• _PROVIDED MATERIAL_
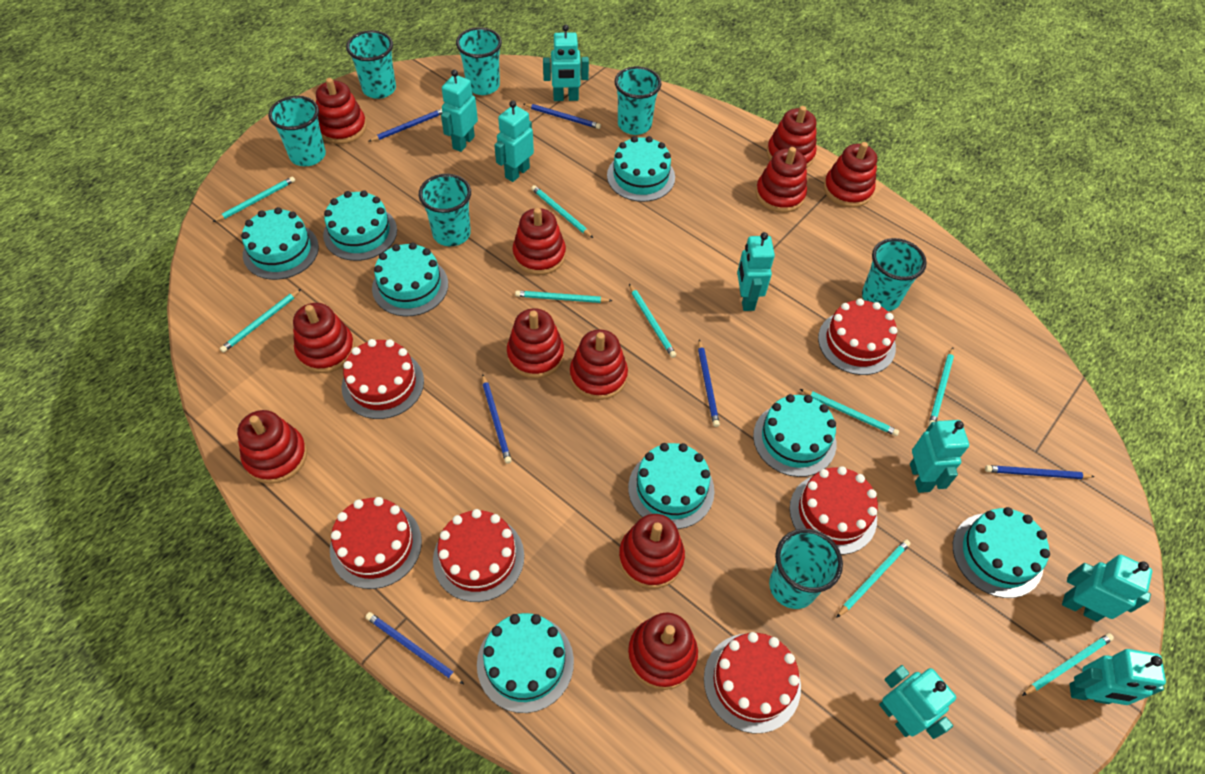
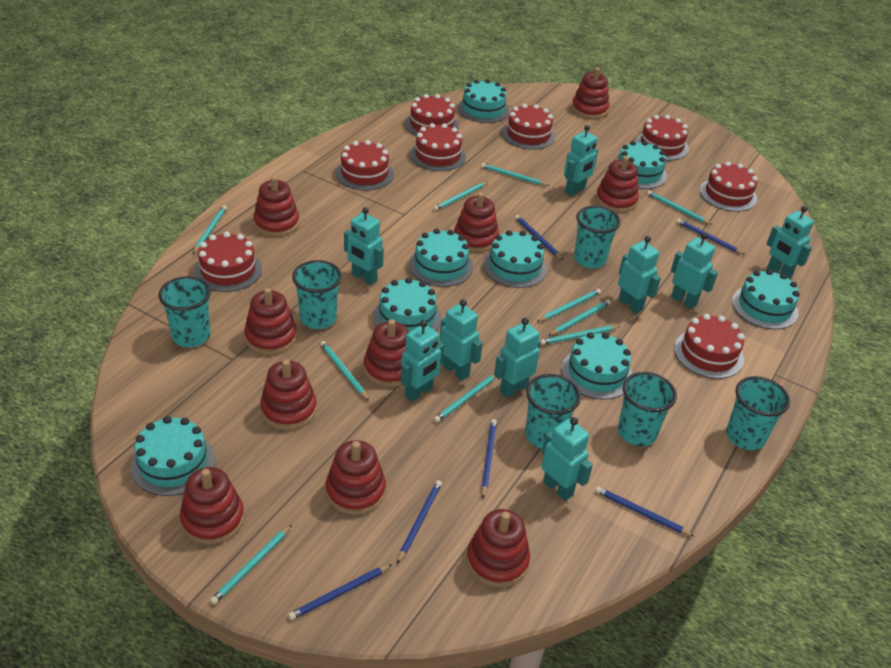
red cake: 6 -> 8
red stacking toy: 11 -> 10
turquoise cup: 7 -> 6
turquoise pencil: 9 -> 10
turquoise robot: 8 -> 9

--

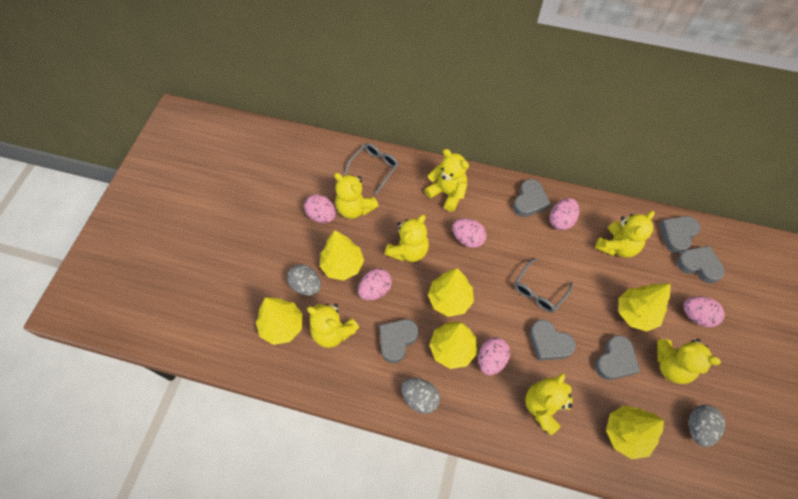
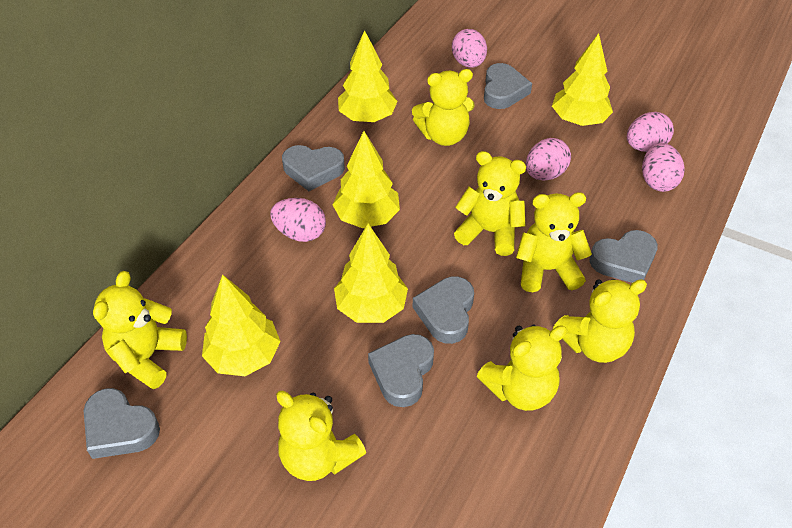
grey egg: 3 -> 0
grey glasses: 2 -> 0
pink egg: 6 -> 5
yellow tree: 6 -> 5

• _WHAT YOU WILL DO_
Repeat exactly the lines of the listing above, from the one with "red stacking toy: 11 -> 10" down to the one with "turquoise robot: 8 -> 9"; both of those lines belong in the range.

• _RESPONSE TO THIS EXERCISE_
red stacking toy: 11 -> 10
turquoise cup: 7 -> 6
turquoise pencil: 9 -> 10
turquoise robot: 8 -> 9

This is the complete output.